▶ **INFORMATION GIVEN**
--------------------------------
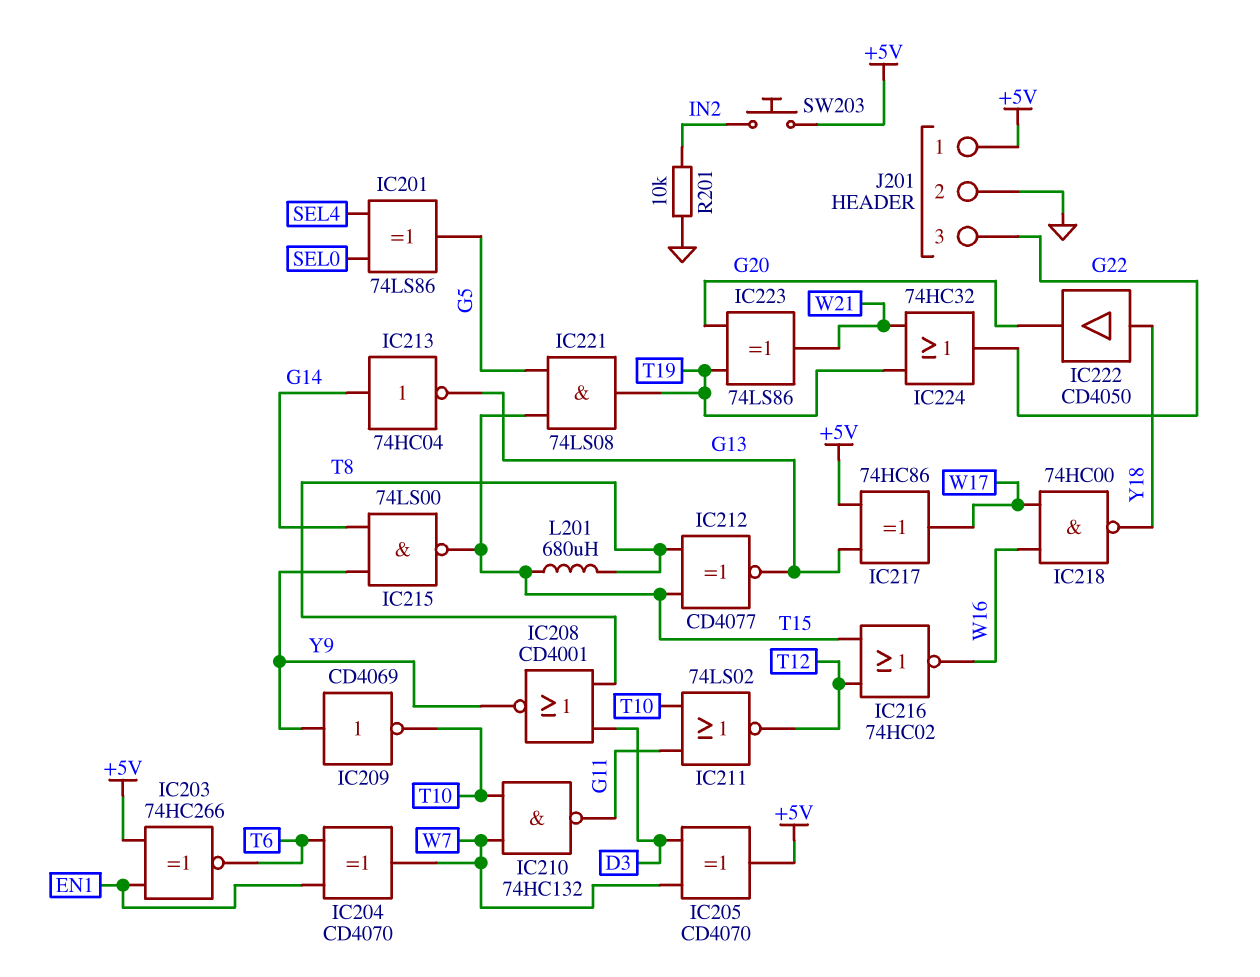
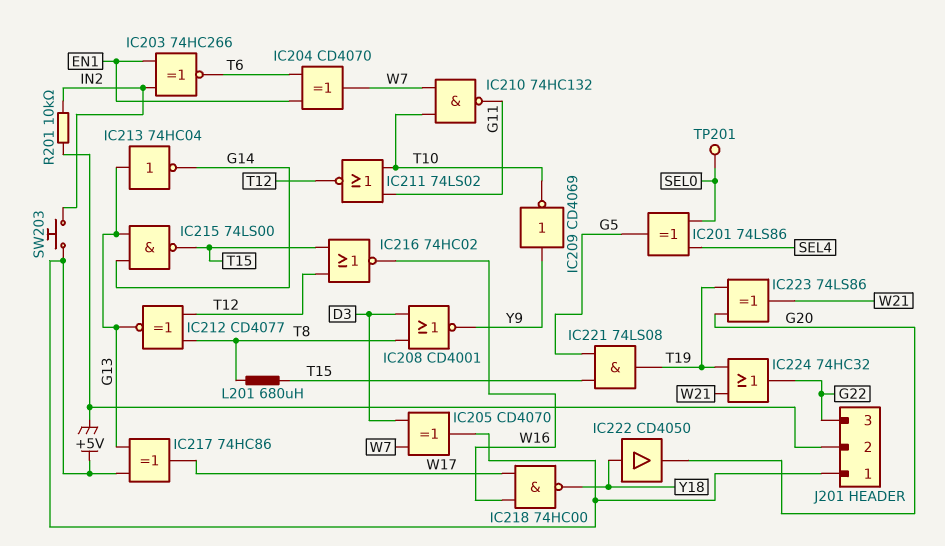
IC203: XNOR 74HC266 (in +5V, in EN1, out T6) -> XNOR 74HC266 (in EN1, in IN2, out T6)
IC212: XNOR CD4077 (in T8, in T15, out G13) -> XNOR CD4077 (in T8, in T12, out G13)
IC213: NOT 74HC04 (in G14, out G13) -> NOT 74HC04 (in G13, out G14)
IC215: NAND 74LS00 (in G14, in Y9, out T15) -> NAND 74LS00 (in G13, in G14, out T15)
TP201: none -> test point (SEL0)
--------------------------------
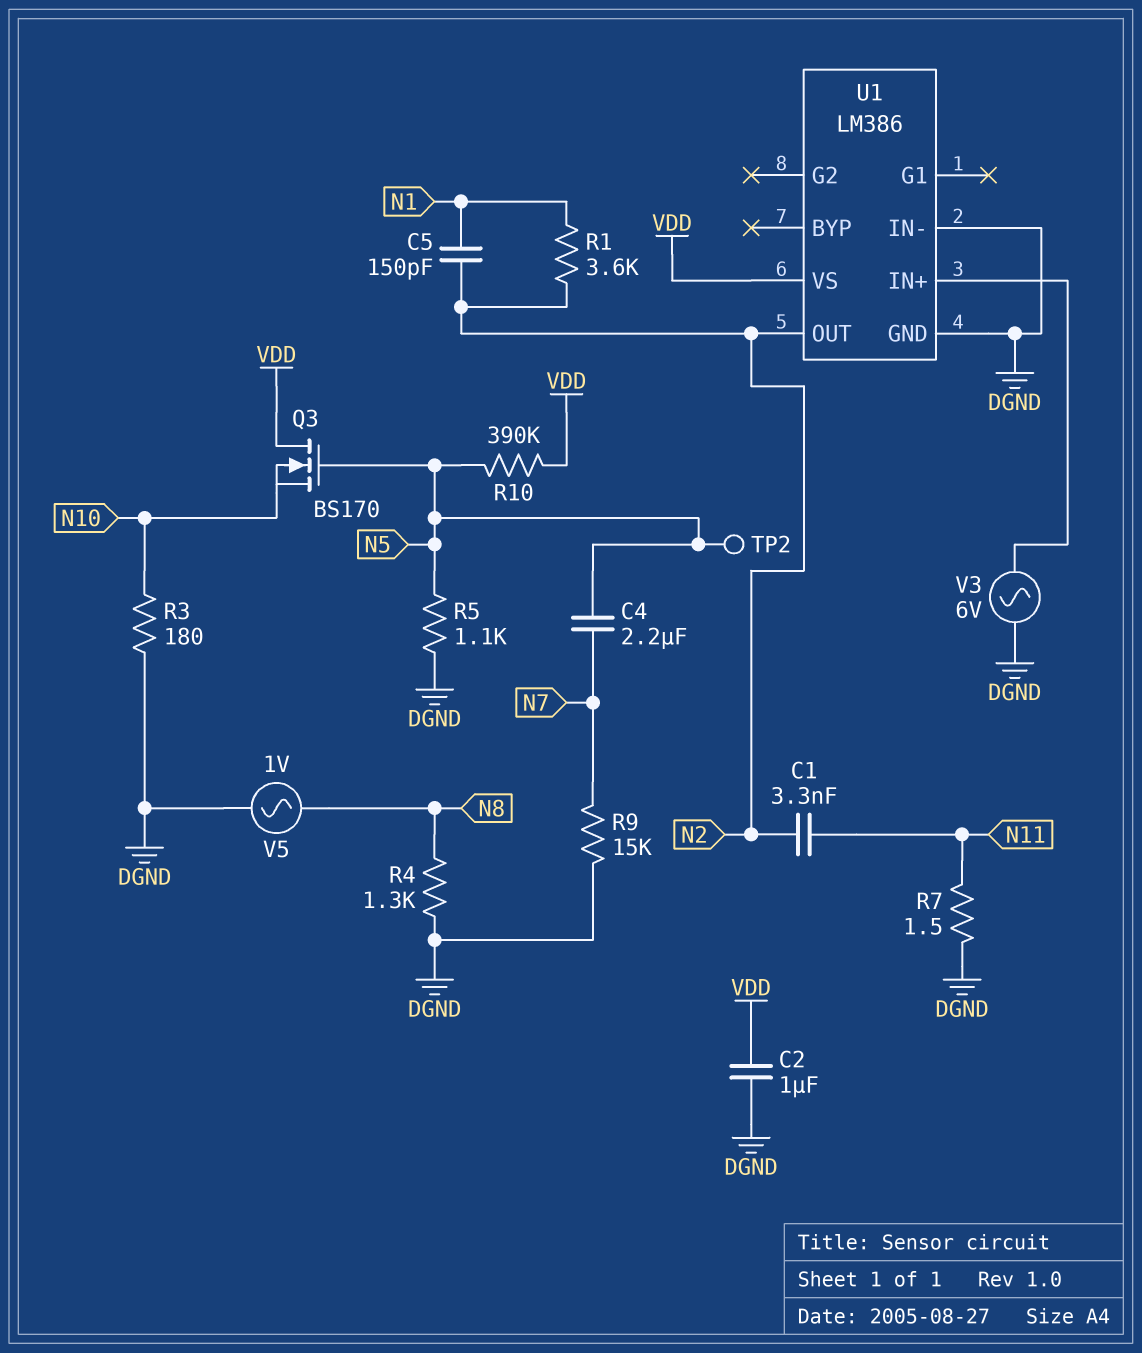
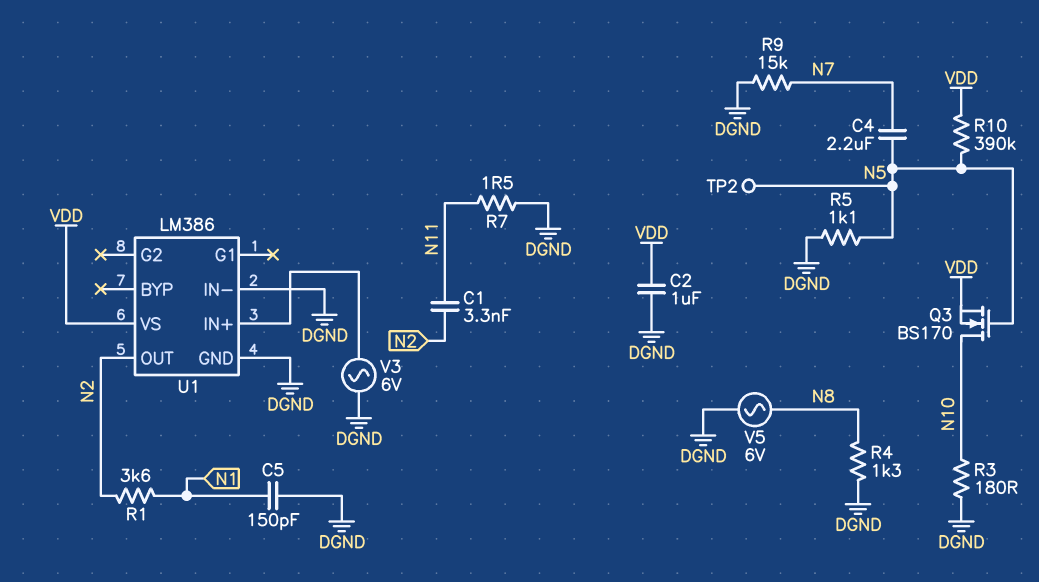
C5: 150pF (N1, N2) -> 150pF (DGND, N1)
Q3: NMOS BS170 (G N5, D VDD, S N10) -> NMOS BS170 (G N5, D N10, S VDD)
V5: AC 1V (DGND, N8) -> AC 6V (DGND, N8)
--------------------------------
▶ **WHAT THE TASK ASKS**
Everything from the line with "IC203: XNOR 74HC266" through the line with "TP201: none -> test point (SEL0)" in the listing above must be retyped exactly, with nothing added.

▶ **REPLY**
IC203: XNOR 74HC266 (in +5V, in EN1, out T6) -> XNOR 74HC266 (in EN1, in IN2, out T6)
IC212: XNOR CD4077 (in T8, in T15, out G13) -> XNOR CD4077 (in T8, in T12, out G13)
IC213: NOT 74HC04 (in G14, out G13) -> NOT 74HC04 (in G13, out G14)
IC215: NAND 74LS00 (in G14, in Y9, out T15) -> NAND 74LS00 (in G13, in G14, out T15)
TP201: none -> test point (SEL0)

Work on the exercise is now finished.